| EXERCISE OBJECTIVE |
The lines to reproduce from the material below are those from the one containing "RADIO1 pin MOSI: D7 -> D5" through the one containing "LUX3 pin SCL: A0 -> D2", both included; write them out exactly and add nothing.
[TASK DATA — start]
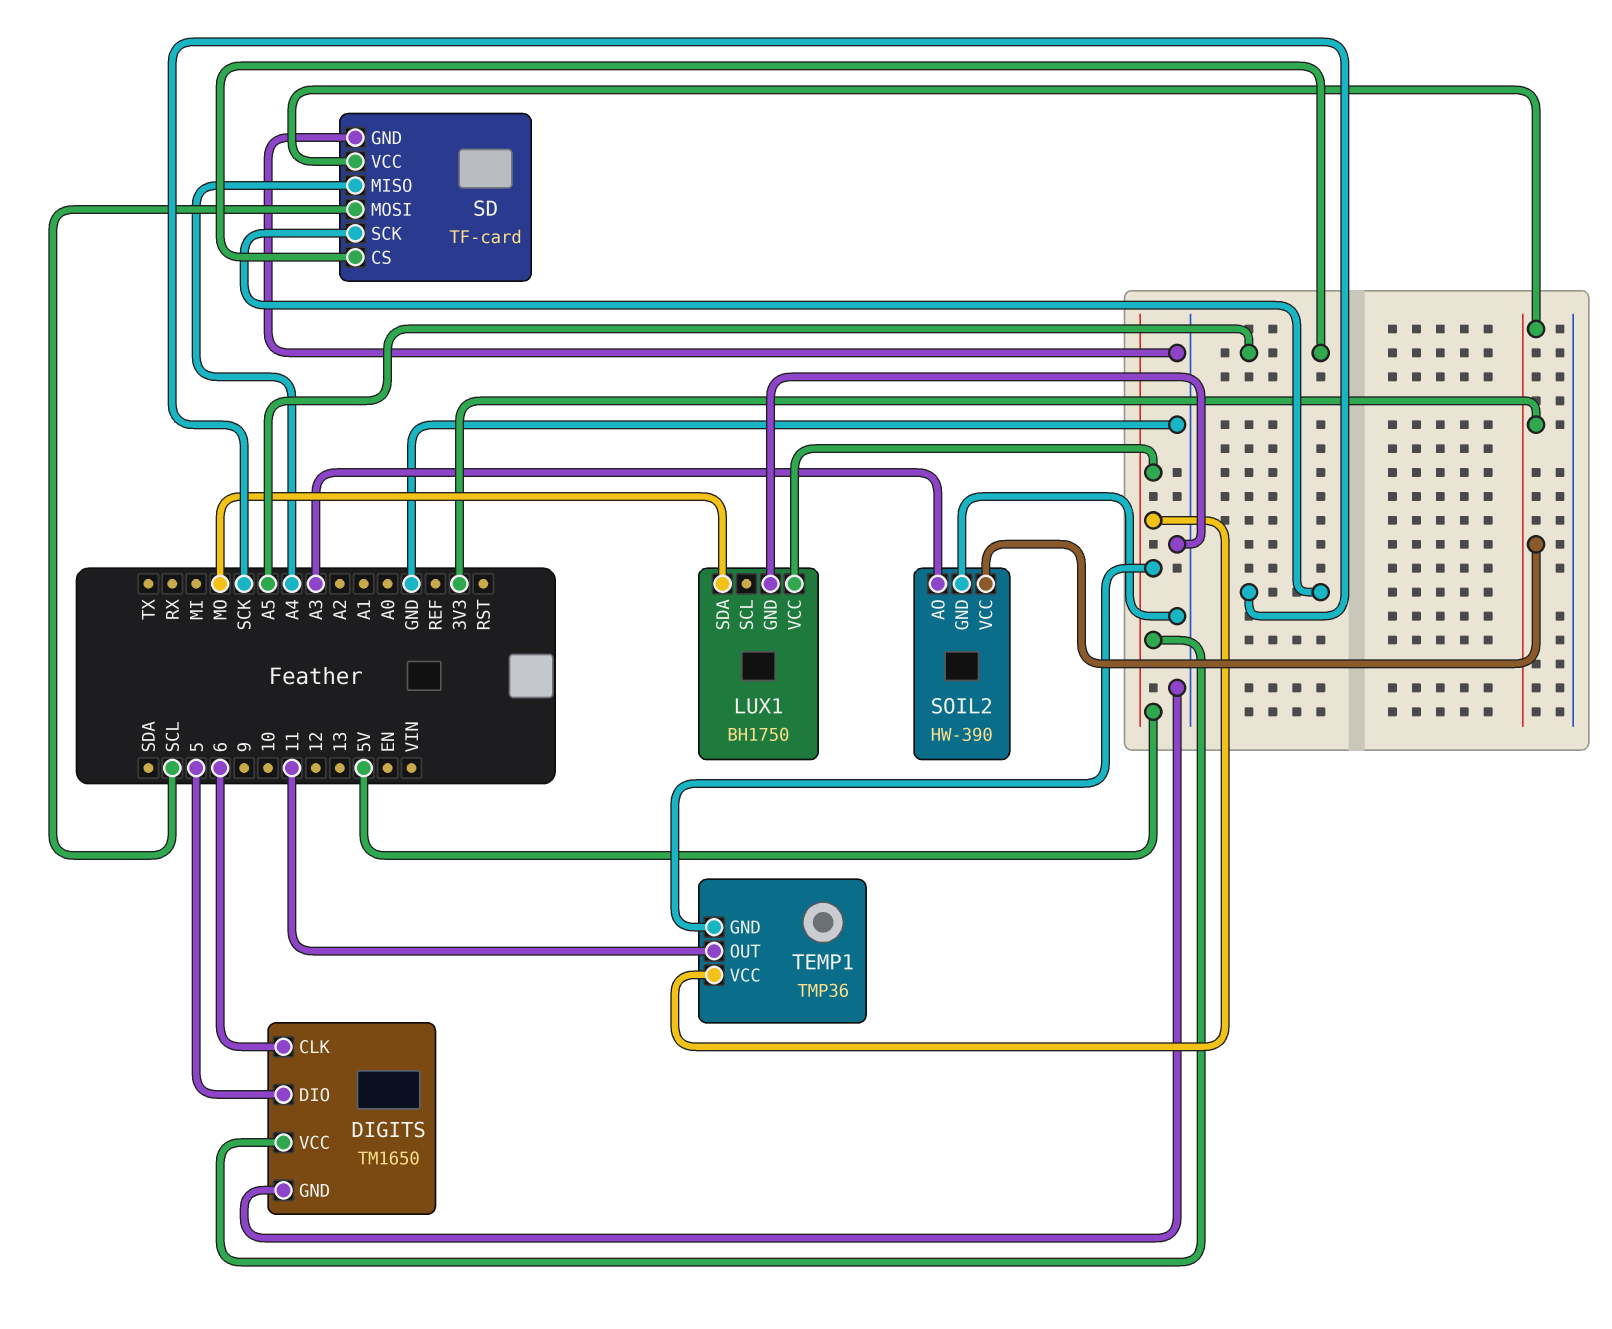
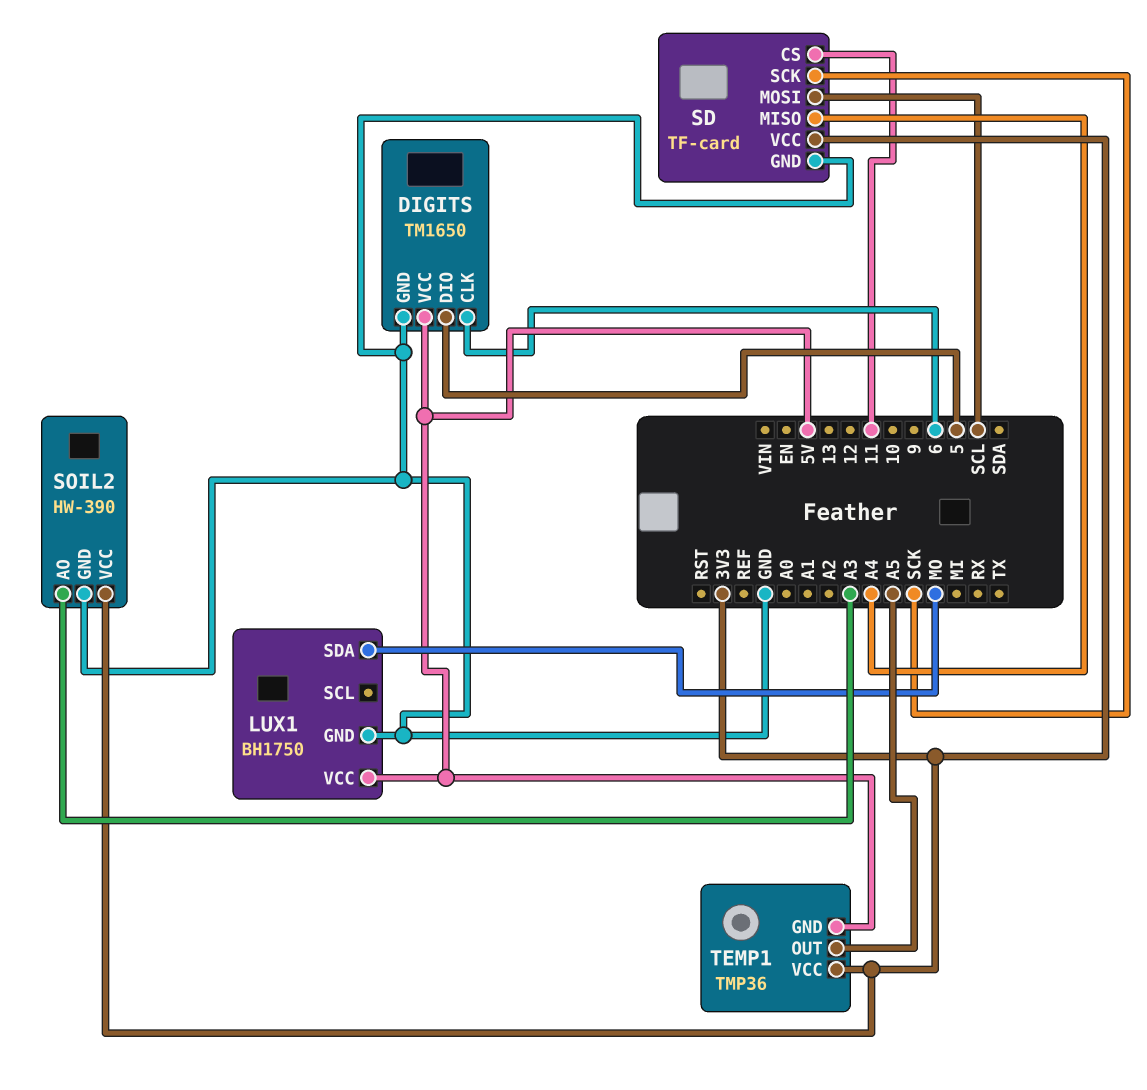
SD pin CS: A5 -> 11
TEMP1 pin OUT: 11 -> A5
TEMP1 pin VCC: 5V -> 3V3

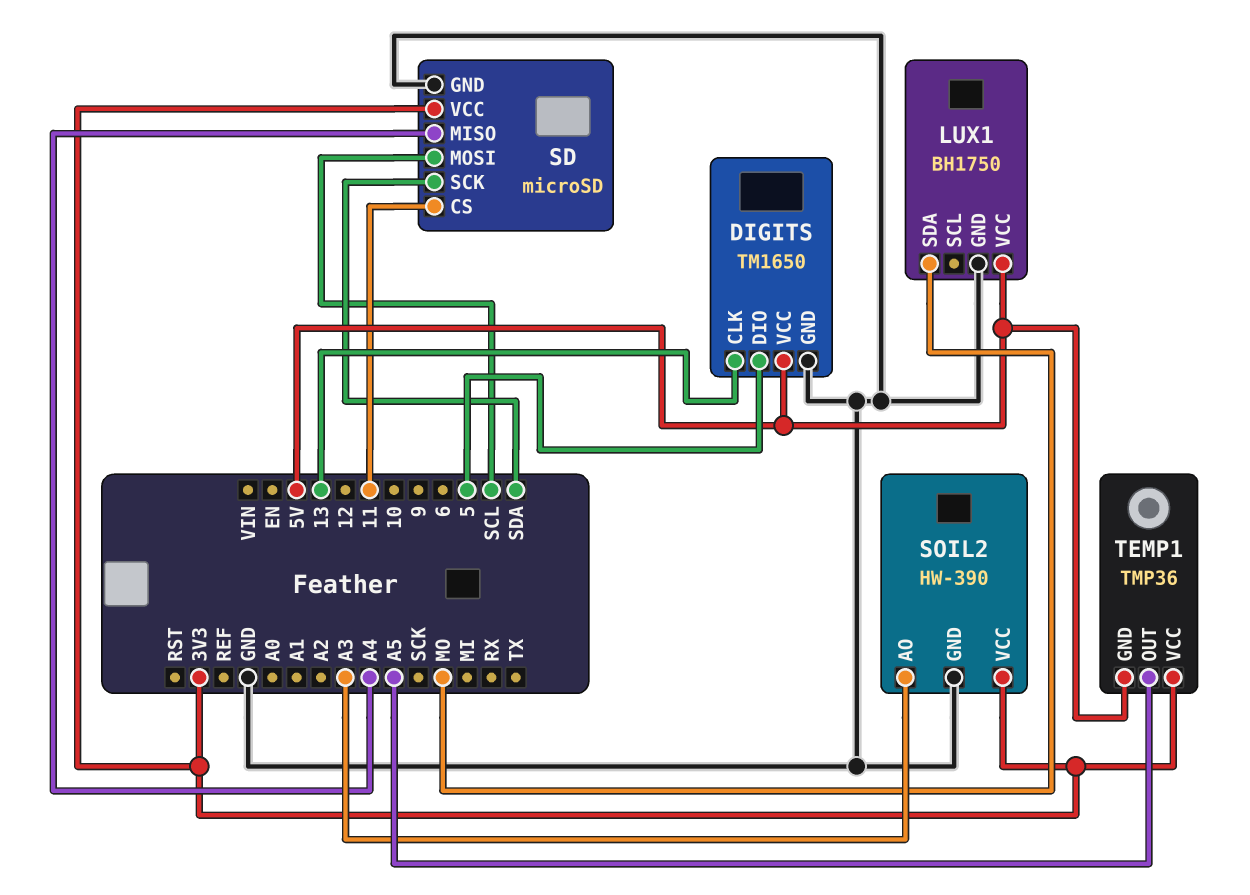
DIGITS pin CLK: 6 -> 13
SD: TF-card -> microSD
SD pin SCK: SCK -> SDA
[TASK DATA — finish]
[TASK DATA — start]
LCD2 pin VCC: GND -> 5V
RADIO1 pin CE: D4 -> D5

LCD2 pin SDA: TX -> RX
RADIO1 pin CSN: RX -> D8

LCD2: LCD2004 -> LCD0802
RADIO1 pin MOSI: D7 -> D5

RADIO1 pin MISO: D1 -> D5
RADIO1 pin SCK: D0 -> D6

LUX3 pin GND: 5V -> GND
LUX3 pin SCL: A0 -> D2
[TASK DATA — finish]
| TASK ANSWER |
RADIO1 pin MOSI: D7 -> D5

RADIO1 pin MISO: D1 -> D5
RADIO1 pin SCK: D0 -> D6

LUX3 pin GND: 5V -> GND
LUX3 pin SCL: A0 -> D2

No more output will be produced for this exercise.